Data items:

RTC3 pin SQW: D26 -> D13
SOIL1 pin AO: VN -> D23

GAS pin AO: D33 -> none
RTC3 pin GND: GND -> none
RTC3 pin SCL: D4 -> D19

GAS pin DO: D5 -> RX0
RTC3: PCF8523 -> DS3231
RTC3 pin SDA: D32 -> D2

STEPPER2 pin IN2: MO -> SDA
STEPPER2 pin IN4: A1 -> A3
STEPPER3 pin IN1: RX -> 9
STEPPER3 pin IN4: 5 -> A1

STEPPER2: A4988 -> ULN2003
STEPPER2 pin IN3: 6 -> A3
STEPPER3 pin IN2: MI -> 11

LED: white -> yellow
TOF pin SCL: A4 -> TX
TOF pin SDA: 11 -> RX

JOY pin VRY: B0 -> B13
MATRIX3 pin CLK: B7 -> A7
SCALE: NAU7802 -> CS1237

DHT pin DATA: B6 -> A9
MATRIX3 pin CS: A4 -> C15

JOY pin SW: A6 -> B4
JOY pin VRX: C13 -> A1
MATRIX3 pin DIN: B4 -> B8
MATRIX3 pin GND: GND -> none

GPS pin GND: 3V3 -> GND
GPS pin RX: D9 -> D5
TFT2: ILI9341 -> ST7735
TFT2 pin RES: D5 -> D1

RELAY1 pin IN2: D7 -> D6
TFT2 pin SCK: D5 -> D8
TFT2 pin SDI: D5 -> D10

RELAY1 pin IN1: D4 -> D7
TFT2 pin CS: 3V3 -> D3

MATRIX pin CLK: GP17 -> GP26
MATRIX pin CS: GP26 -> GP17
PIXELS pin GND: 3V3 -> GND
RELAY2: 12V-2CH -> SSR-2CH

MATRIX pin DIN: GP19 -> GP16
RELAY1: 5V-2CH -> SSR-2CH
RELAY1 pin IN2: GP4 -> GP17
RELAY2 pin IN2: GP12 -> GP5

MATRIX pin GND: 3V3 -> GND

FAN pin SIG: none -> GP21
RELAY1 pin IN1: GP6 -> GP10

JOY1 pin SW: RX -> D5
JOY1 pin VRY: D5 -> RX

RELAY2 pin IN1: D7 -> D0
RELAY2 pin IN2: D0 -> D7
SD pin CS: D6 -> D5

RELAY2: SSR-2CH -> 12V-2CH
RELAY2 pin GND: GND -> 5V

**Task brief**.
I need each line above reproduced exactly.

**Task response**.
RTC3 pin SQW: D26 -> D13
SOIL1 pin AO: VN -> D23

GAS pin AO: D33 -> none
RTC3 pin GND: GND -> none
RTC3 pin SCL: D4 -> D19

GAS pin DO: D5 -> RX0
RTC3: PCF8523 -> DS3231
RTC3 pin SDA: D32 -> D2

STEPPER2 pin IN2: MO -> SDA
STEPPER2 pin IN4: A1 -> A3
STEPPER3 pin IN1: RX -> 9
STEPPER3 pin IN4: 5 -> A1

STEPPER2: A4988 -> ULN2003
STEPPER2 pin IN3: 6 -> A3
STEPPER3 pin IN2: MI -> 11

LED: white -> yellow
TOF pin SCL: A4 -> TX
TOF pin SDA: 11 -> RX

JOY pin VRY: B0 -> B13
MATRIX3 pin CLK: B7 -> A7
SCALE: NAU7802 -> CS1237

DHT pin DATA: B6 -> A9
MATRIX3 pin CS: A4 -> C15

JOY pin SW: A6 -> B4
JOY pin VRX: C13 -> A1
MATRIX3 pin DIN: B4 -> B8
MATRIX3 pin GND: GND -> none

GPS pin GND: 3V3 -> GND
GPS pin RX: D9 -> D5
TFT2: ILI9341 -> ST7735
TFT2 pin RES: D5 -> D1

RELAY1 pin IN2: D7 -> D6
TFT2 pin SCK: D5 -> D8
TFT2 pin SDI: D5 -> D10

RELAY1 pin IN1: D4 -> D7
TFT2 pin CS: 3V3 -> D3

MATRIX pin CLK: GP17 -> GP26
MATRIX pin CS: GP26 -> GP17
PIXELS pin GND: 3V3 -> GND
RELAY2: 12V-2CH -> SSR-2CH

MATRIX pin DIN: GP19 -> GP16
RELAY1: 5V-2CH -> SSR-2CH
RELAY1 pin IN2: GP4 -> GP17
RELAY2 pin IN2: GP12 -> GP5

MATRIX pin GND: 3V3 -> GND

FAN pin SIG: none -> GP21
RELAY1 pin IN1: GP6 -> GP10

JOY1 pin SW: RX -> D5
JOY1 pin VRY: D5 -> RX

RELAY2 pin IN1: D7 -> D0
RELAY2 pin IN2: D0 -> D7
SD pin CS: D6 -> D5

RELAY2: SSR-2CH -> 12V-2CH
RELAY2 pin GND: GND -> 5V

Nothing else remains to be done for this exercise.